Below are the records. Retype exactly the lines between the lines holding "removed: turquoise lamp" and "recoloured: green headphones", inclusive.

═══ Provided data ═══

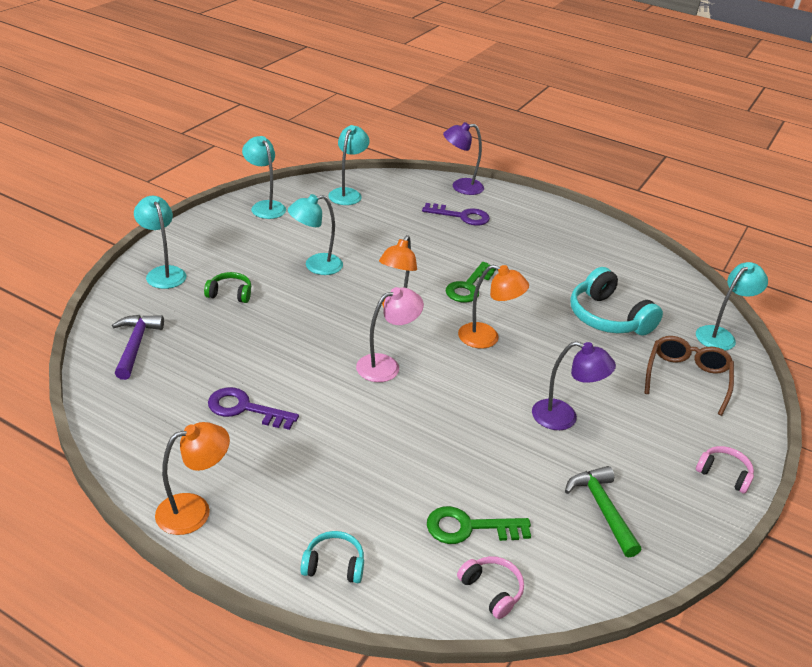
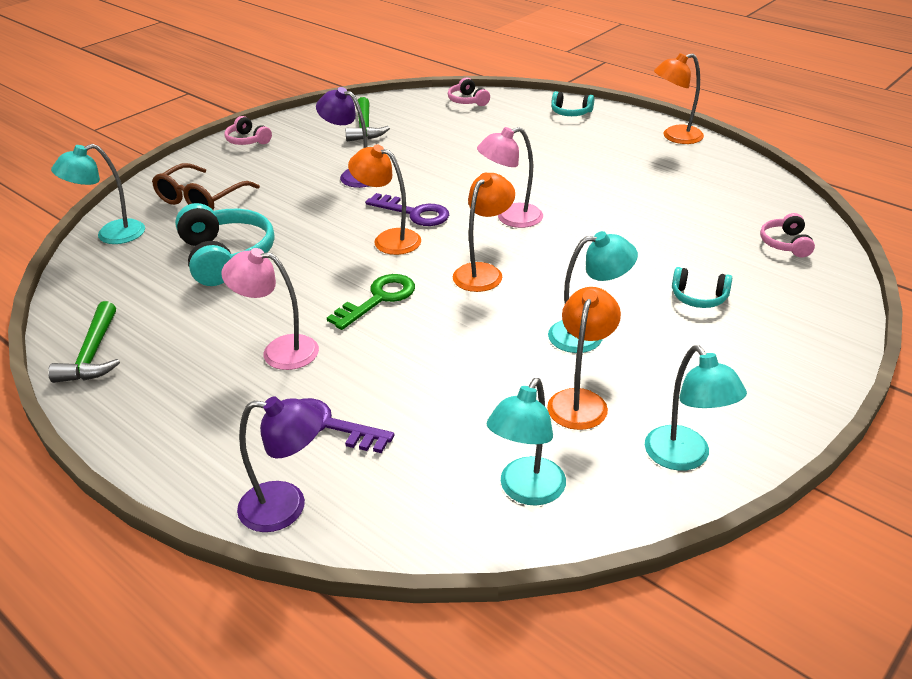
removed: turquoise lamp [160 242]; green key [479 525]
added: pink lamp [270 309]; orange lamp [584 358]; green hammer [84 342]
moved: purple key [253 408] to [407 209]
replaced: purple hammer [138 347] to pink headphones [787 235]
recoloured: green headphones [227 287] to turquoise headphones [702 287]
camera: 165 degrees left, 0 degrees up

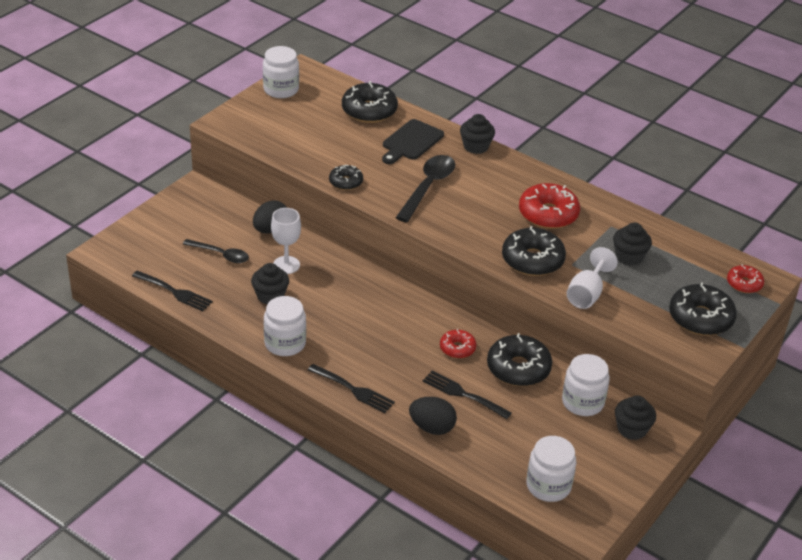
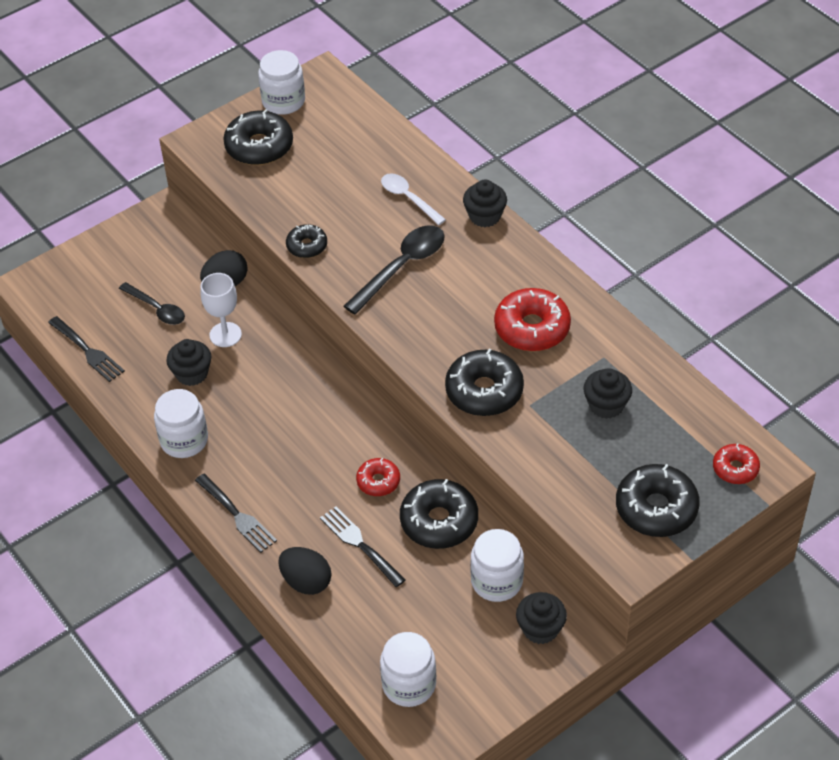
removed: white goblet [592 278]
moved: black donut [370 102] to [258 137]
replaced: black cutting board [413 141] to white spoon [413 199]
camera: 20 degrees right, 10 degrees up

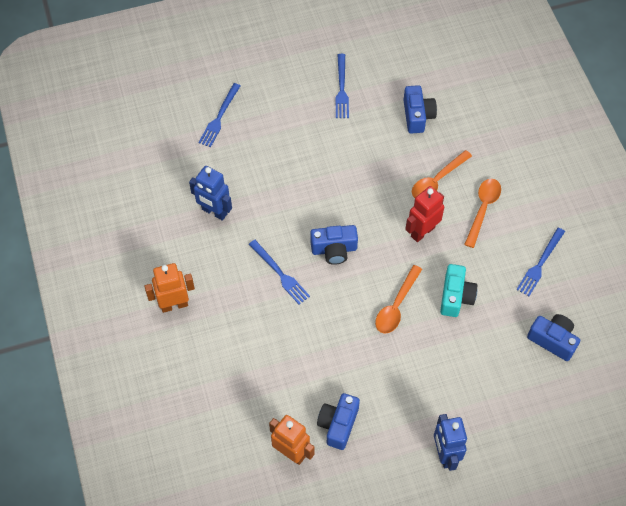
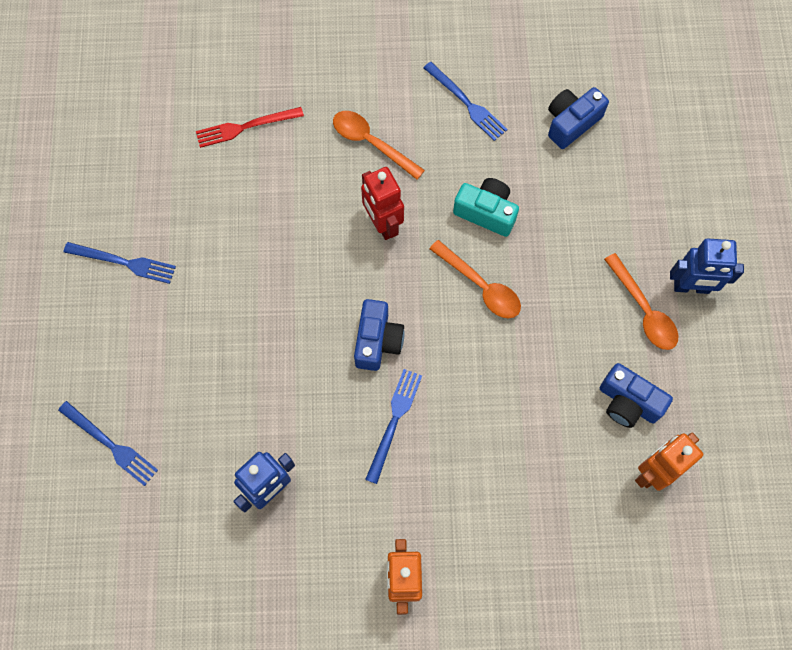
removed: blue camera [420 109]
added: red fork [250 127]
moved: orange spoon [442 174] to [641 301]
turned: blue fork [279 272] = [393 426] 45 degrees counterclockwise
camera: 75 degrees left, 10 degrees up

═══
═══ Provided data ═══

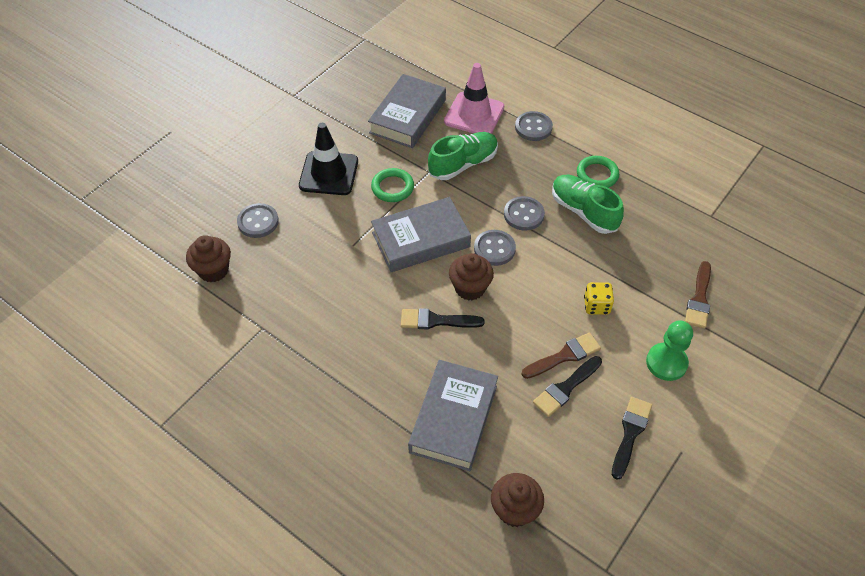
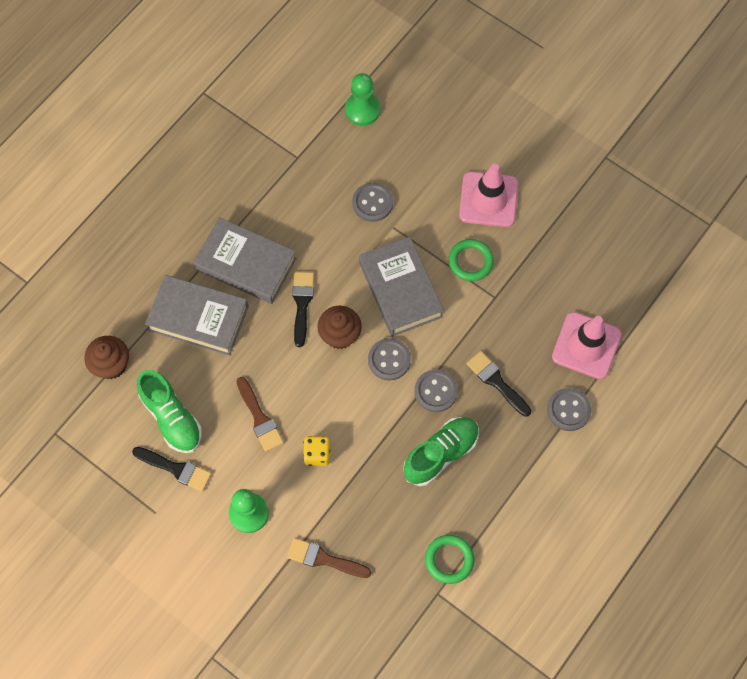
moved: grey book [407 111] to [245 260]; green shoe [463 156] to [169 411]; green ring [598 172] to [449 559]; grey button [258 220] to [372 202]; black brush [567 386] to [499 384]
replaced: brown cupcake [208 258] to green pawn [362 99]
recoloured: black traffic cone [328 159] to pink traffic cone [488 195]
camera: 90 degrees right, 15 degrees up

═══

> Response
removed: turquoise lamp [160 242]; green key [479 525]
added: pink lamp [270 309]; orange lamp [584 358]; green hammer [84 342]
moved: purple key [253 408] to [407 209]
replaced: purple hammer [138 347] to pink headphones [787 235]
recoloured: green headphones [227 287] to turquoise headphones [702 287]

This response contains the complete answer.